_Your goal_
Copy the data exactly. Images are the one exception.

_Input data_
───
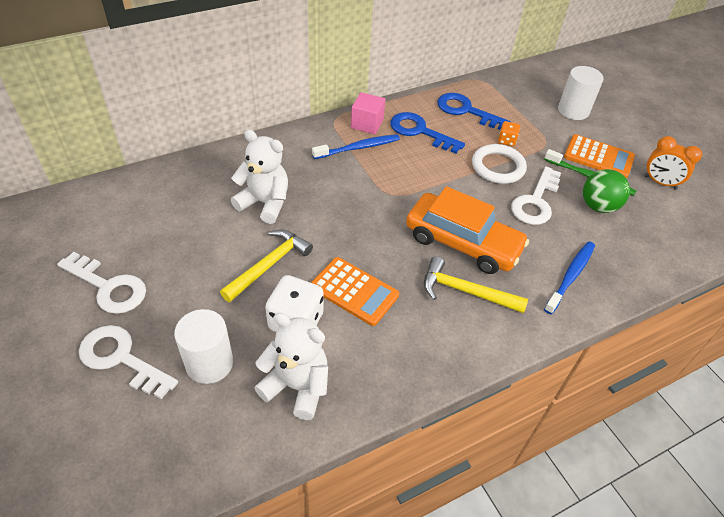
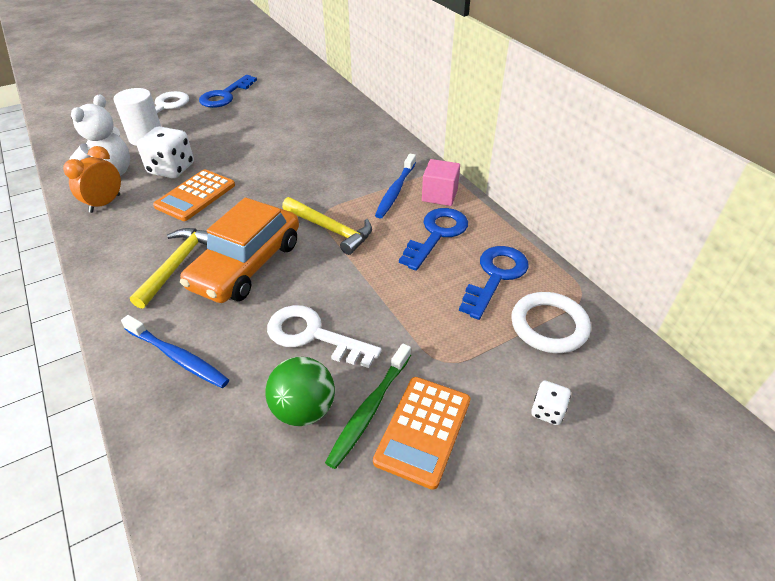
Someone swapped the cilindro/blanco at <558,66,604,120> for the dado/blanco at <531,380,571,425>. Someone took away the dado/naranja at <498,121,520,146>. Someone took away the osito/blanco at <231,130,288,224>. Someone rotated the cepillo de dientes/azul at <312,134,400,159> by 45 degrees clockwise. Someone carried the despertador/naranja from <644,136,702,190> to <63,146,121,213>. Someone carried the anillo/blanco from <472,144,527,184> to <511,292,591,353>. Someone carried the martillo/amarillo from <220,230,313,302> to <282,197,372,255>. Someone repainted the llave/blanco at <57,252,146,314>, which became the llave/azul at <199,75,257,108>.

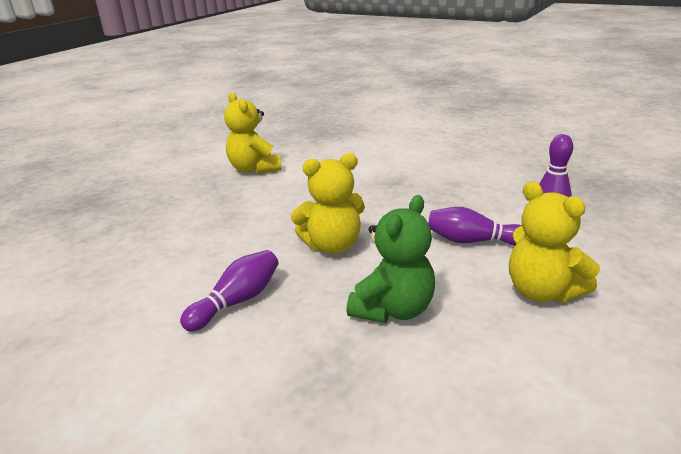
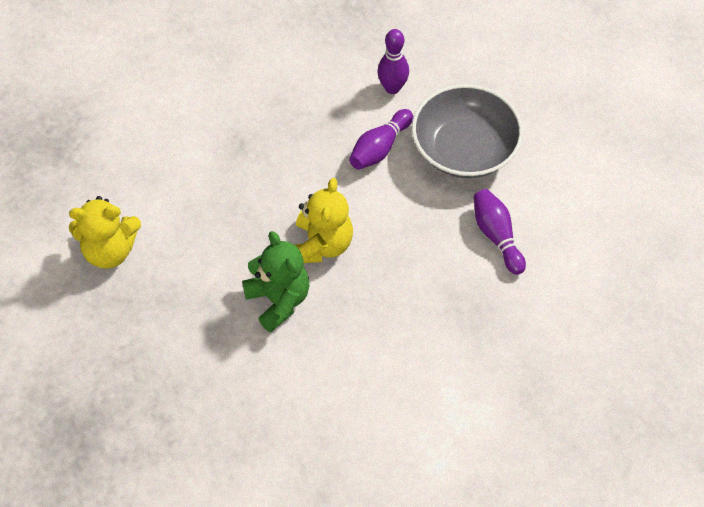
Someone swapped the osito/amarillo at <509,182,600,303> for the cuenco/gris at <412,84,523,178>. Someone carried the osito/verde from <346,195,435,323> to <242,231,309,332>. Someone carried the bolo/morado from <180,250,279,332> to <474,189,526,275>.

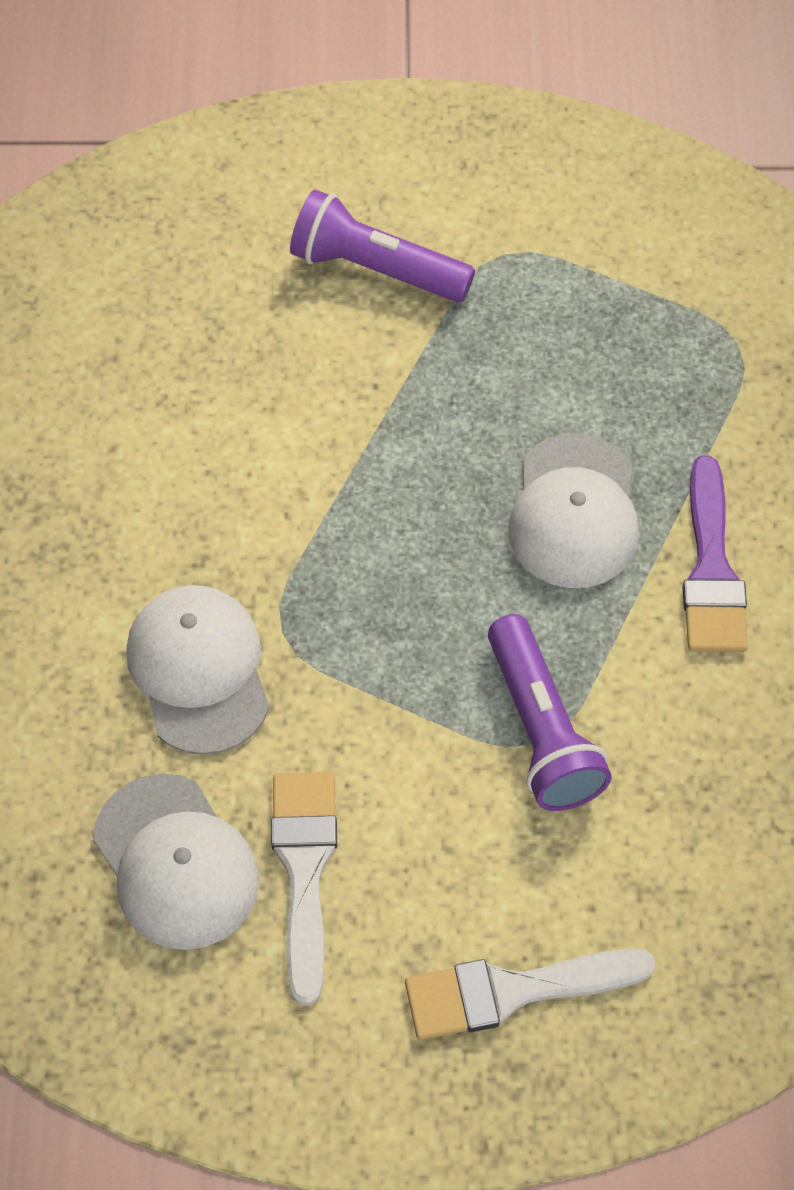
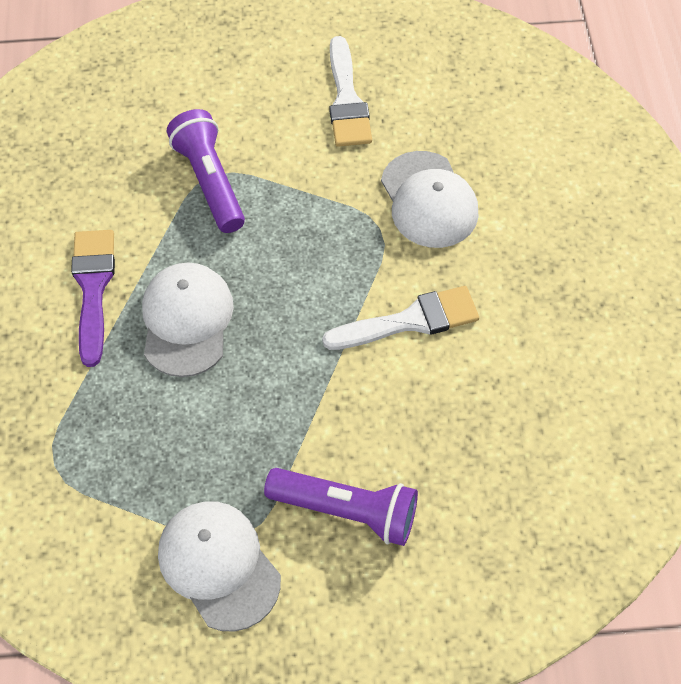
Someone carried the gorra/blanco from <93,774,260,950> to <158,501,281,632>. Someone carried the pincel/blanco from <405,948,655,1040> to <322,286,479,350>.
───
_Expected answer_
Someone swapped the cilindro/blanco at <558,66,604,120> for the dado/blanco at <531,380,571,425>. Someone took away the dado/naranja at <498,121,520,146>. Someone took away the osito/blanco at <231,130,288,224>. Someone rotated the cepillo de dientes/azul at <312,134,400,159> by 45 degrees clockwise. Someone carried the despertador/naranja from <644,136,702,190> to <63,146,121,213>. Someone carried the anillo/blanco from <472,144,527,184> to <511,292,591,353>. Someone carried the martillo/amarillo from <220,230,313,302> to <282,197,372,255>. Someone repainted the llave/blanco at <57,252,146,314>, which became the llave/azul at <199,75,257,108>.

Someone swapped the osito/amarillo at <509,182,600,303> for the cuenco/gris at <412,84,523,178>. Someone carried the osito/verde from <346,195,435,323> to <242,231,309,332>. Someone carried the bolo/morado from <180,250,279,332> to <474,189,526,275>.

Someone carried the gorra/blanco from <93,774,260,950> to <158,501,281,632>. Someone carried the pincel/blanco from <405,948,655,1040> to <322,286,479,350>.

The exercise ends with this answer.